WORK REQUEST >> Go line by line through the records below. Copy whichever lines contain the string "counterclockwise".

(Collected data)

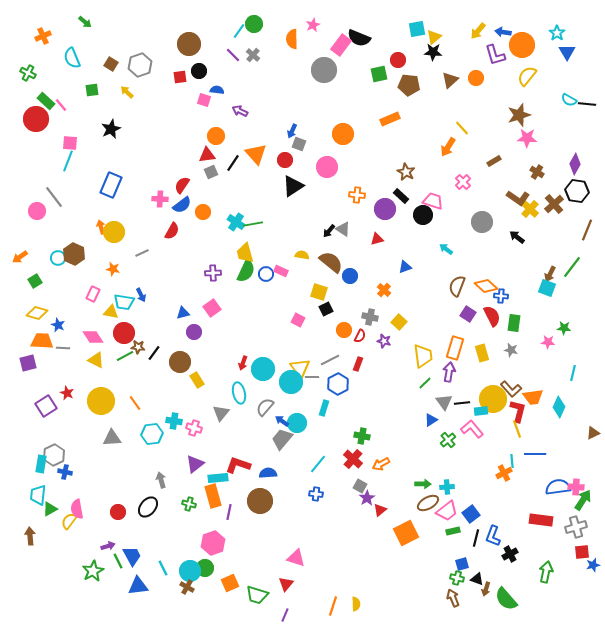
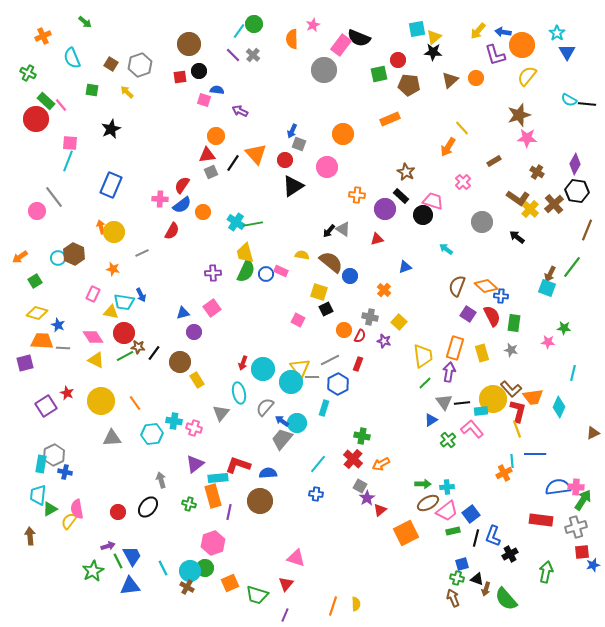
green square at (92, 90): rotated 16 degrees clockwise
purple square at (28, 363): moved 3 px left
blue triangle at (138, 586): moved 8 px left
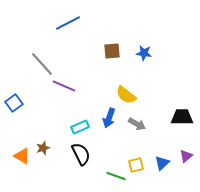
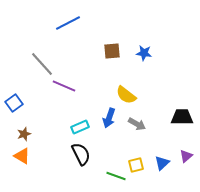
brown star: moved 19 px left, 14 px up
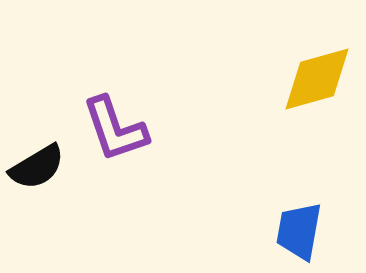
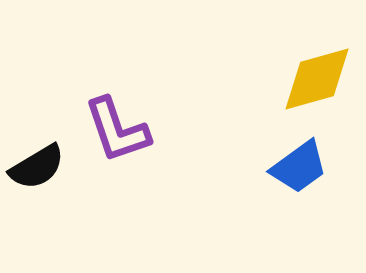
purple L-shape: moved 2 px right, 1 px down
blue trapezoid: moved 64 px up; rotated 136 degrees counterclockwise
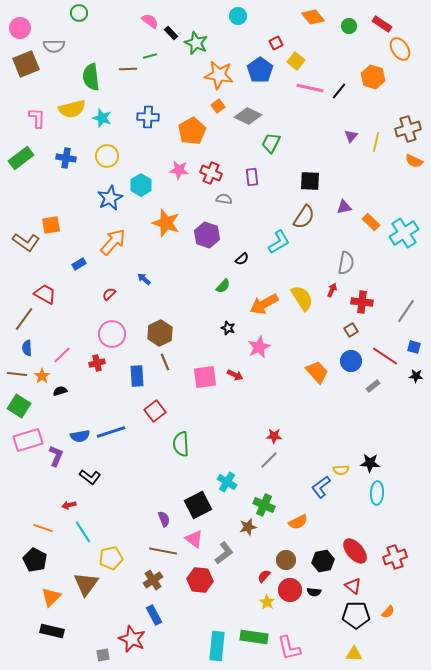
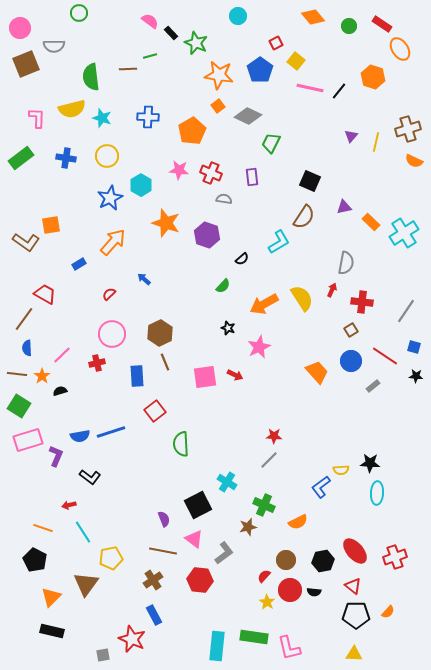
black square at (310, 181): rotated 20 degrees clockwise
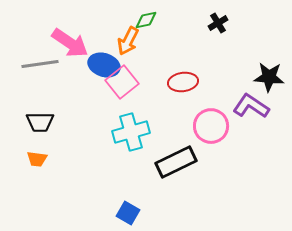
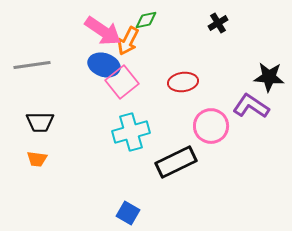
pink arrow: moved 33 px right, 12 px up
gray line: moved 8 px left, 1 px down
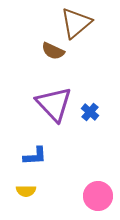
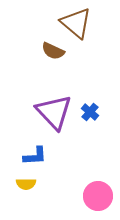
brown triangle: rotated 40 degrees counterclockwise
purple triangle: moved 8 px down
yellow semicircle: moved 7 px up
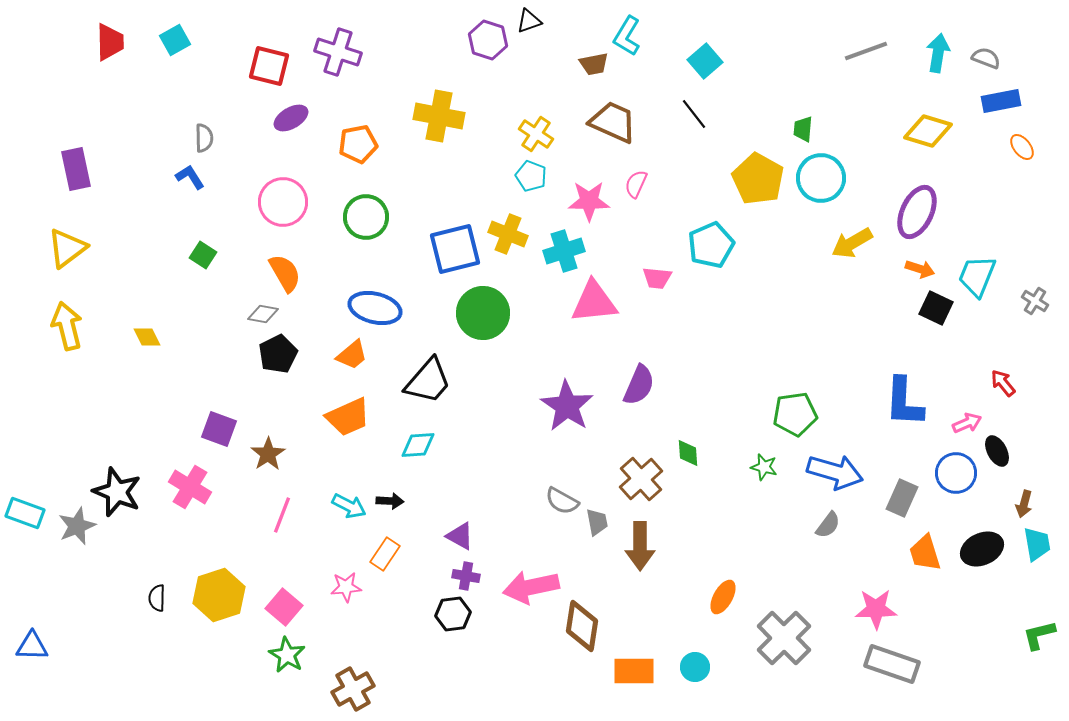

ANSWER TO THIS PROBLEM >>
blue trapezoid: moved 64 px up; rotated 136 degrees counterclockwise
brown triangle: rotated 40 degrees counterclockwise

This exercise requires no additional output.